> Exercise instructions
Word for word, repeat the entries, minus the pictures.

Collected data
------------------------------

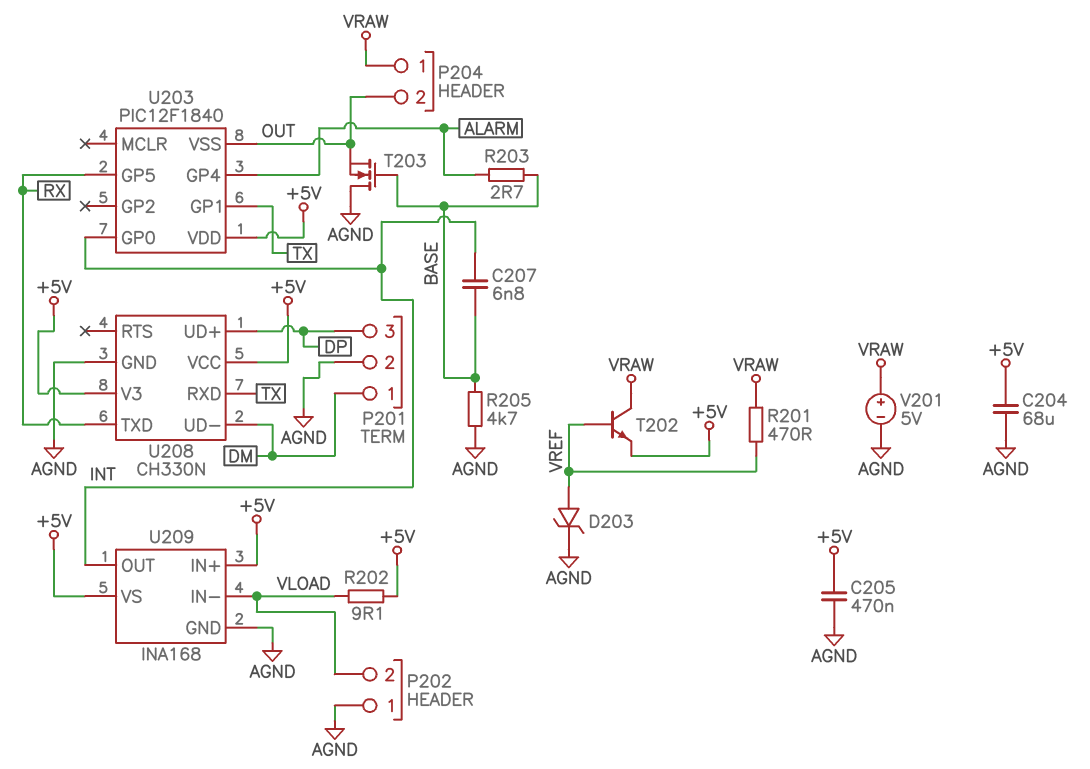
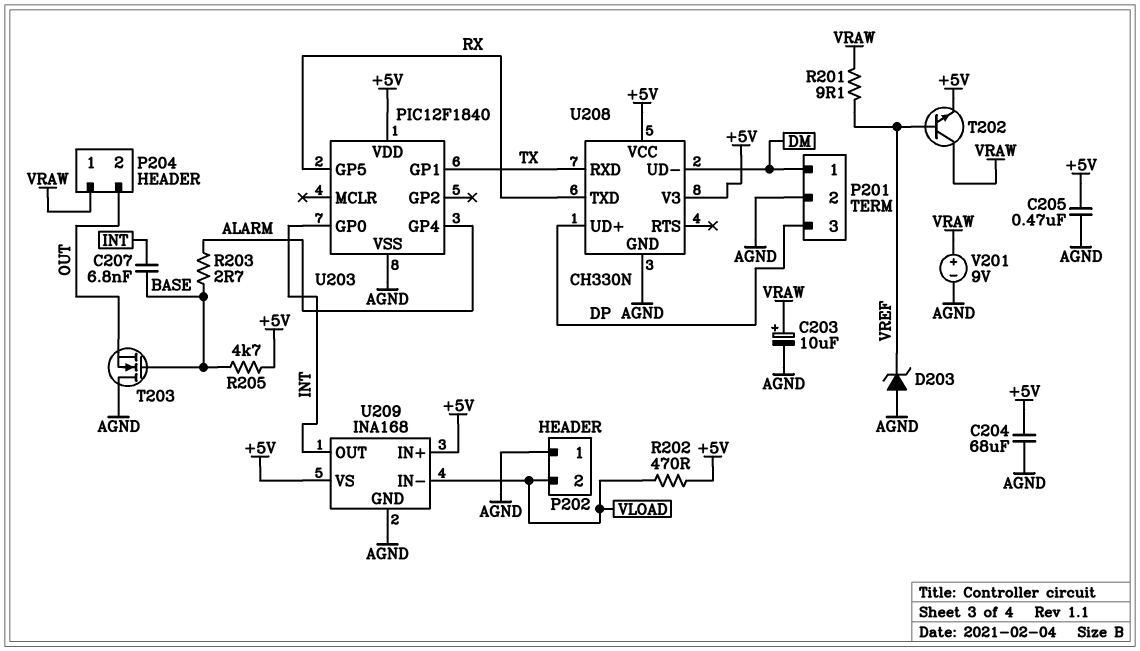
C203: none -> 10uF (plus VRAW, minus AGND)
D203: zener (A VREF, K AGND) -> zener (A AGND, K VREF)
R201: 470 (VRAW, VREF) -> 9.1 (VRAW, VREF)
R202: 9.1 (+5V, VLOAD) -> 470 (+5V, VLOAD)
R205: 4.7k (AGND, BASE) -> 4.7k (+5V, BASE)
U203 pin VSS: OUT -> AGND
V201: 5V (plus VRAW, minus AGND) -> 9V (plus VRAW, minus AGND)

------------------------------

> Exercise output
C203: none -> 10uF (plus VRAW, minus AGND)
D203: zener (A VREF, K AGND) -> zener (A AGND, K VREF)
R201: 470 (VRAW, VREF) -> 9.1 (VRAW, VREF)
R202: 9.1 (+5V, VLOAD) -> 470 (+5V, VLOAD)
R205: 4.7k (AGND, BASE) -> 4.7k (+5V, BASE)
U203 pin VSS: OUT -> AGND
V201: 5V (plus VRAW, minus AGND) -> 9V (plus VRAW, minus AGND)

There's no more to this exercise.